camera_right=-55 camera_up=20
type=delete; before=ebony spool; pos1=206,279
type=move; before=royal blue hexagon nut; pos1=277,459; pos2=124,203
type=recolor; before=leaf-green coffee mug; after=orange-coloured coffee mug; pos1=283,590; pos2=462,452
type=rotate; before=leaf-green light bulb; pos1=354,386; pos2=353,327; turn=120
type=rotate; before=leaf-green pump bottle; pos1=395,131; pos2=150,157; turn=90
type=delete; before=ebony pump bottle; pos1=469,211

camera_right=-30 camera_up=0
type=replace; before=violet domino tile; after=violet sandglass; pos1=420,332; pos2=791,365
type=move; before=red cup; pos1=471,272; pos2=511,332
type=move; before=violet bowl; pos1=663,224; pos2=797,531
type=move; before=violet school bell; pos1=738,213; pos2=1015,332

+ + + +

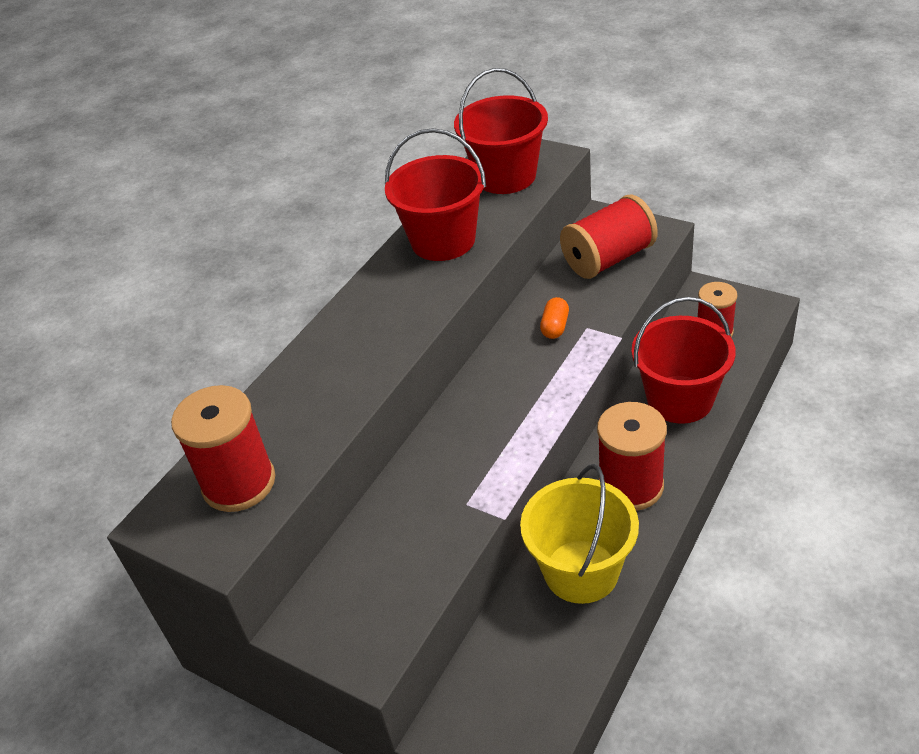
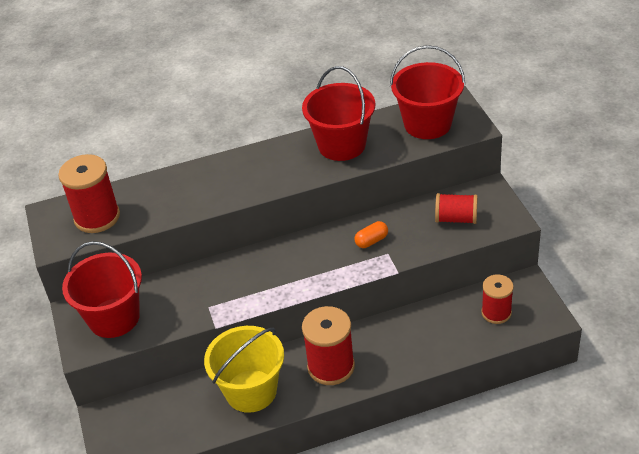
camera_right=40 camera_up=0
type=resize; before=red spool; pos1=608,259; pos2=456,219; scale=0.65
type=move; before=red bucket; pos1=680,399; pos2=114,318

+ + + +

WORK REQUIRED
Could you report how many lines of the listing above hold "leaf"? Only the number is needed.

RESPONSE AREA
3